Each record below is to be retyped exactly, with its pictures omitted.

(Object matching data)
★ ★ ★ ★

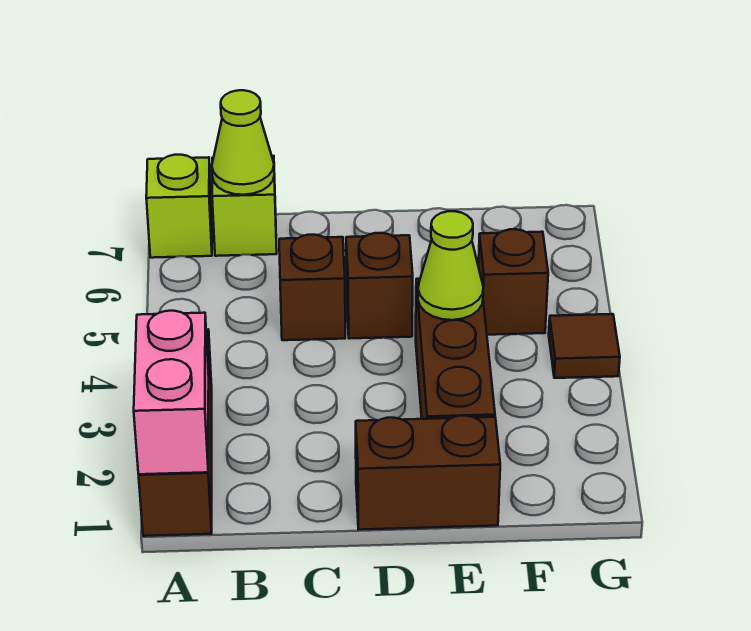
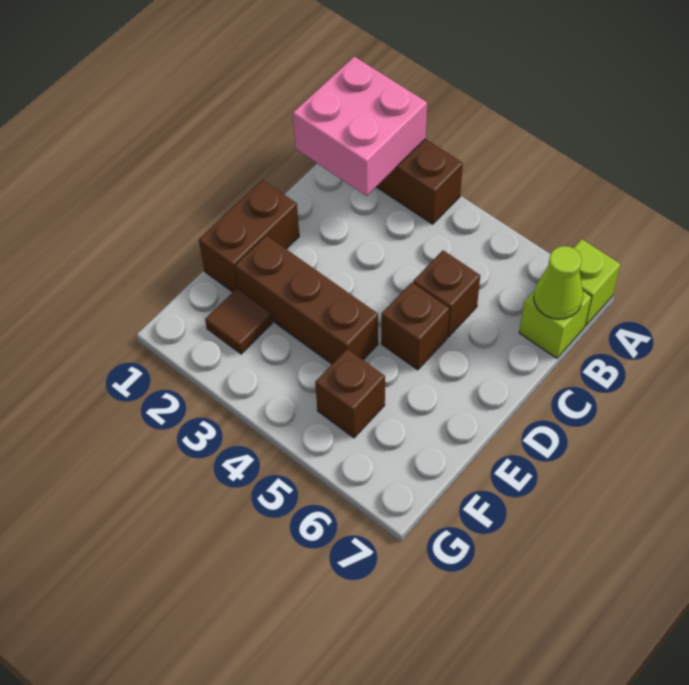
pink brick A1:A2 level 2 -> pink brick A1:B2 level 2
lime cone E4 level 2 -> none
brown tile G4 level 1 -> brown tile F2 level 1

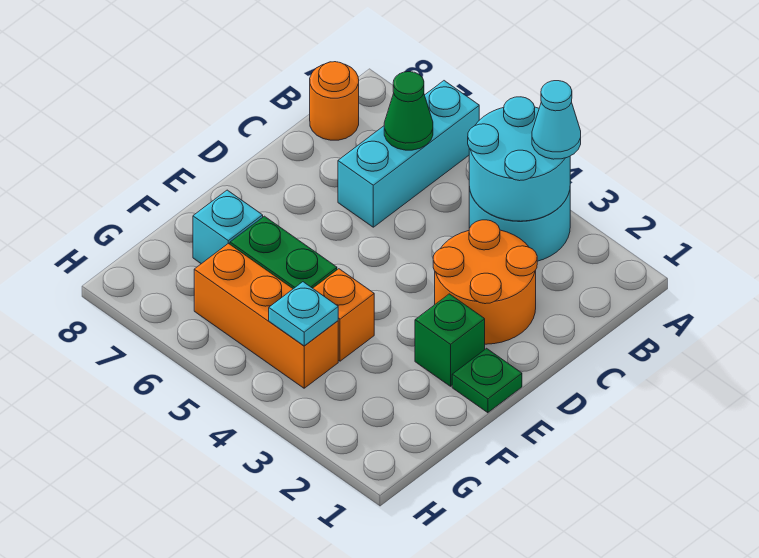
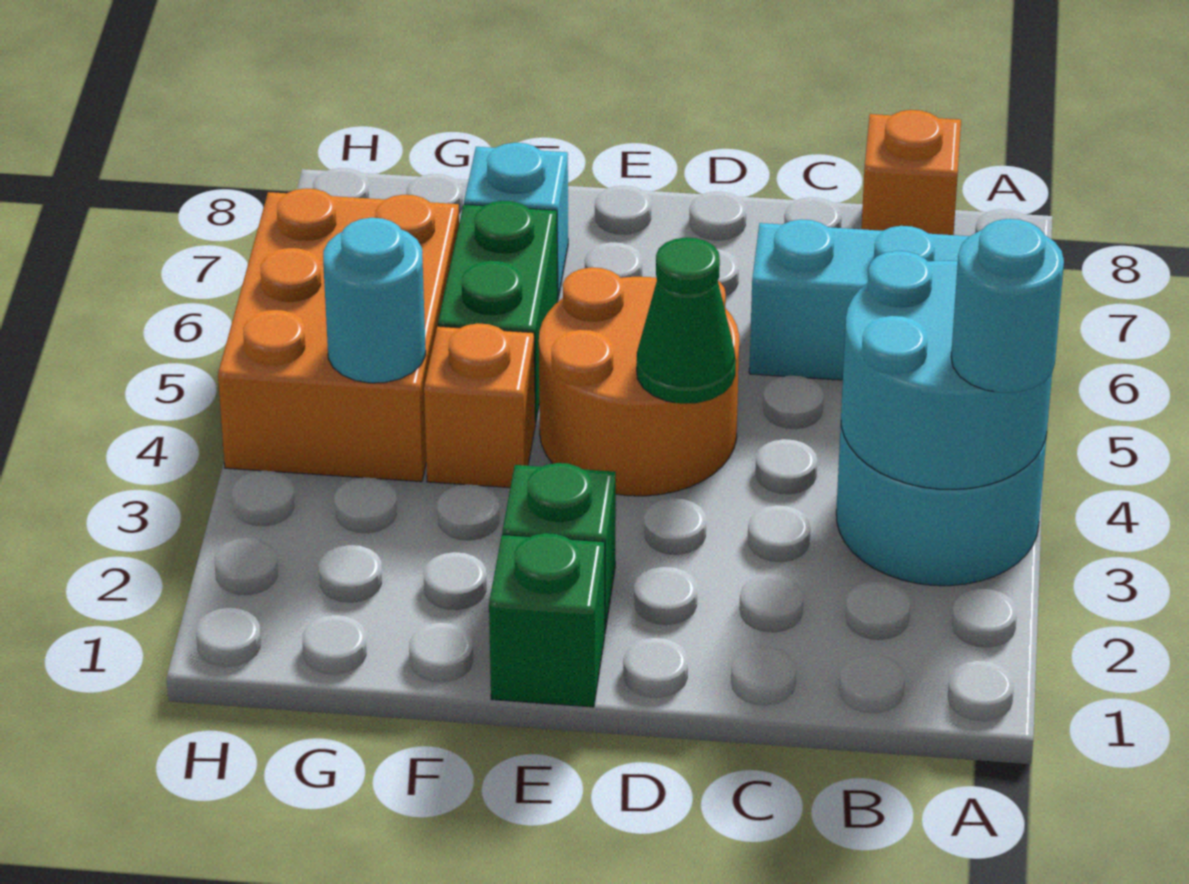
cyan cone A3 level 3 -> cyan round brick A3 level 3
green cone B6 level 2 -> green cone D4 level 2
orange round brick B8 level 1 -> orange brick B8 level 1
orange round brick C2:D3 level 1 -> orange round brick D4:E5 level 1
green plate E1 level 1 -> green brick E1 level 1
orange brick G4:G6 level 1 -> orange brick G4:H6 level 1
cyan plate G4 level 2 -> cyan round brick G4 level 2

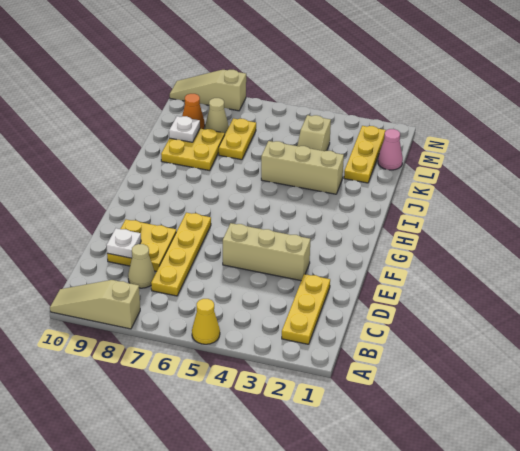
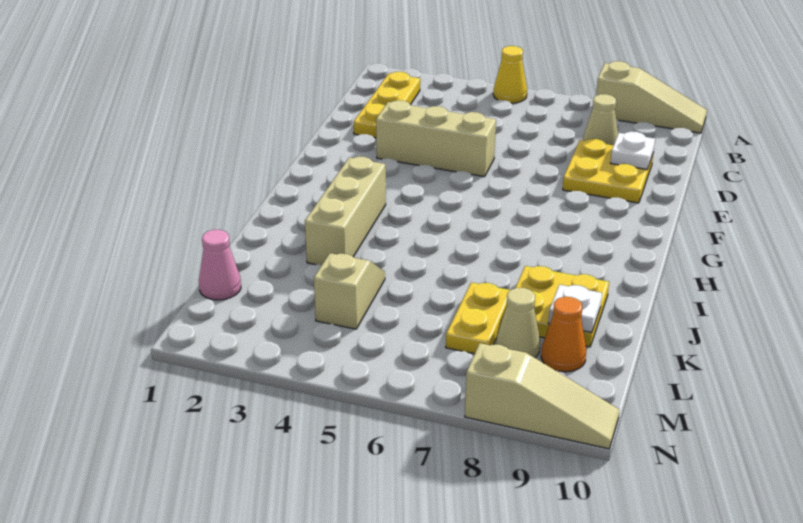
yellow plate C7:F7 level 1 -> none
tan brick J3:J5 level 1 -> tan brick H3:J3 level 1
yellow plate K2:M2 level 1 -> none

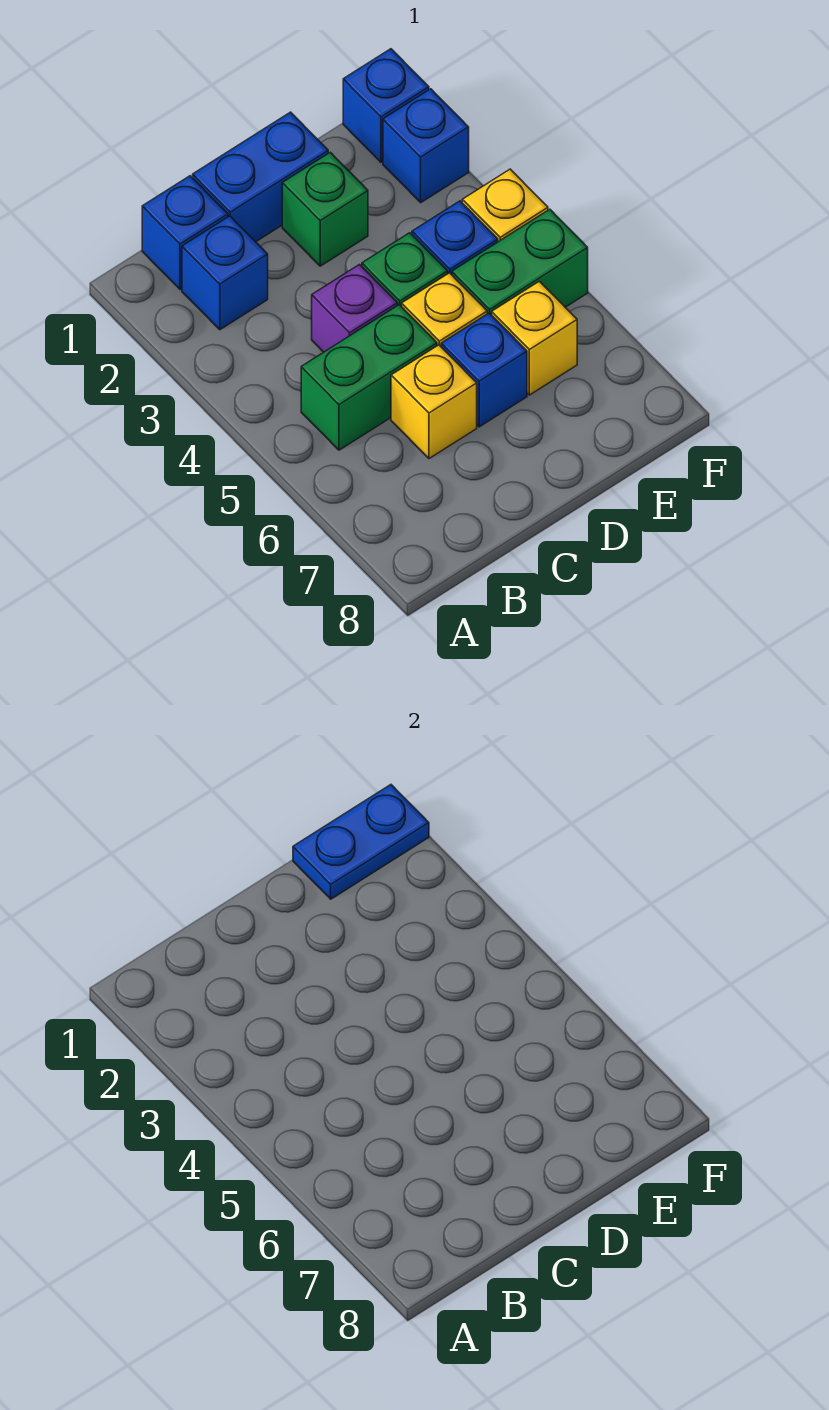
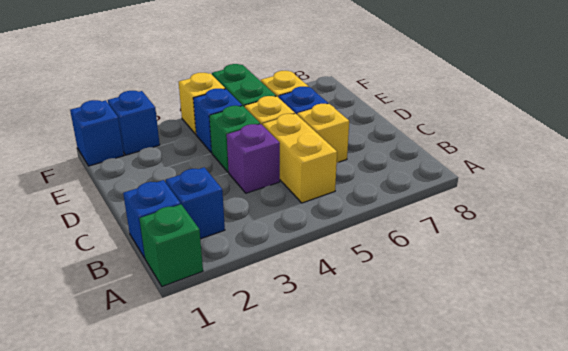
green brick B5:C5 level 1 -> yellow brick B5:C5 level 1
blue brick C1:D1 level 1 -> none
green brick D2 level 1 -> green brick A1 level 1
blue plate E1:F1 level 2 -> none

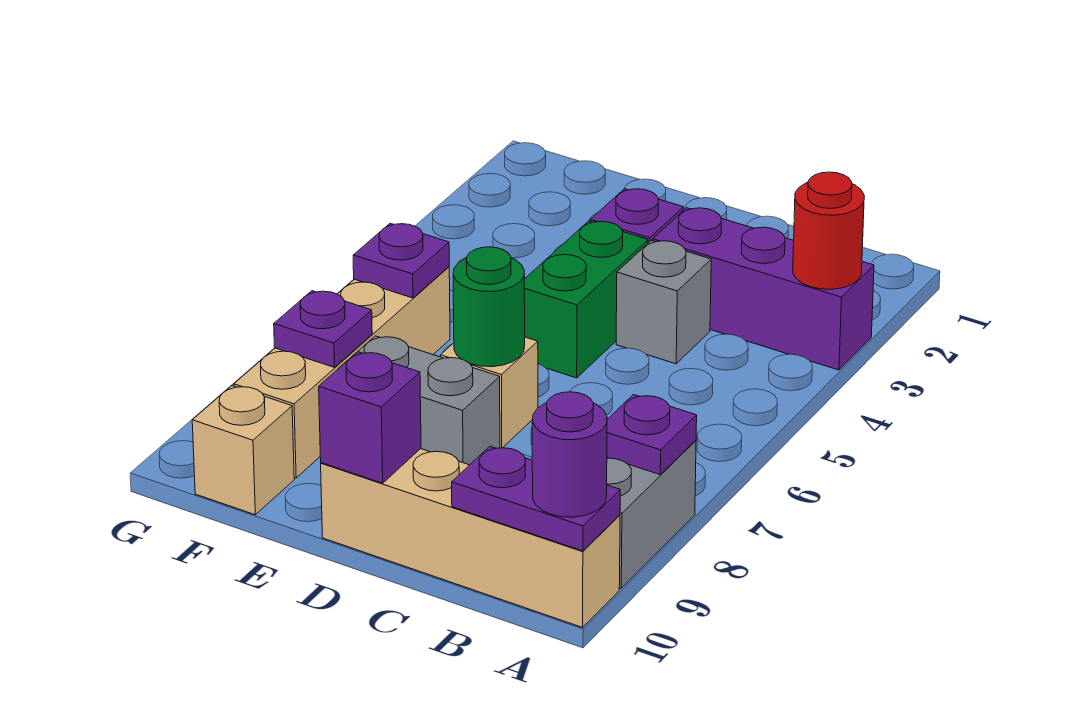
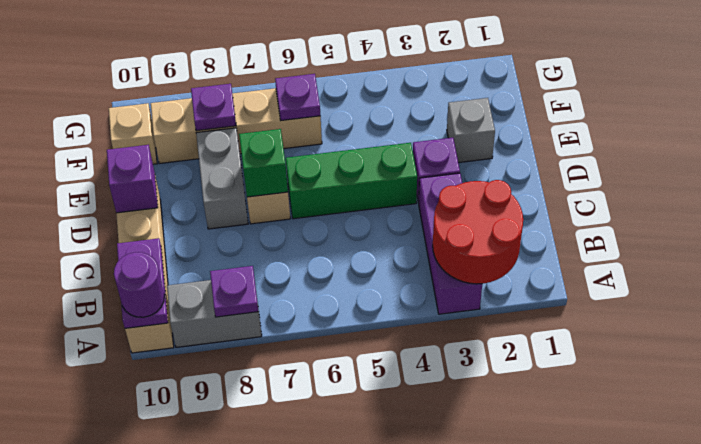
red round brick A3 level 2 -> red round brick A2:B3 level 2
grey brick C4 level 1 -> grey brick E2 level 1
green brick D4:D5 level 1 -> green brick D4:D6 level 1
green round brick D7 level 2 -> green brick D7 level 2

★ ★ ★ ★

● **Exercise answer**:
pink brick A1:A2 level 2 -> pink brick A1:B2 level 2
lime cone E4 level 2 -> none
brown tile G4 level 1 -> brown tile F2 level 1

cyan cone A3 level 3 -> cyan round brick A3 level 3
green cone B6 level 2 -> green cone D4 level 2
orange round brick B8 level 1 -> orange brick B8 level 1
orange round brick C2:D3 level 1 -> orange round brick D4:E5 level 1
green plate E1 level 1 -> green brick E1 level 1
orange brick G4:G6 level 1 -> orange brick G4:H6 level 1
cyan plate G4 level 2 -> cyan round brick G4 level 2

yellow plate C7:F7 level 1 -> none
tan brick J3:J5 level 1 -> tan brick H3:J3 level 1
yellow plate K2:M2 level 1 -> none

green brick B5:C5 level 1 -> yellow brick B5:C5 level 1
blue brick C1:D1 level 1 -> none
green brick D2 level 1 -> green brick A1 level 1
blue plate E1:F1 level 2 -> none

red round brick A3 level 2 -> red round brick A2:B3 level 2
grey brick C4 level 1 -> grey brick E2 level 1
green brick D4:D5 level 1 -> green brick D4:D6 level 1
green round brick D7 level 2 -> green brick D7 level 2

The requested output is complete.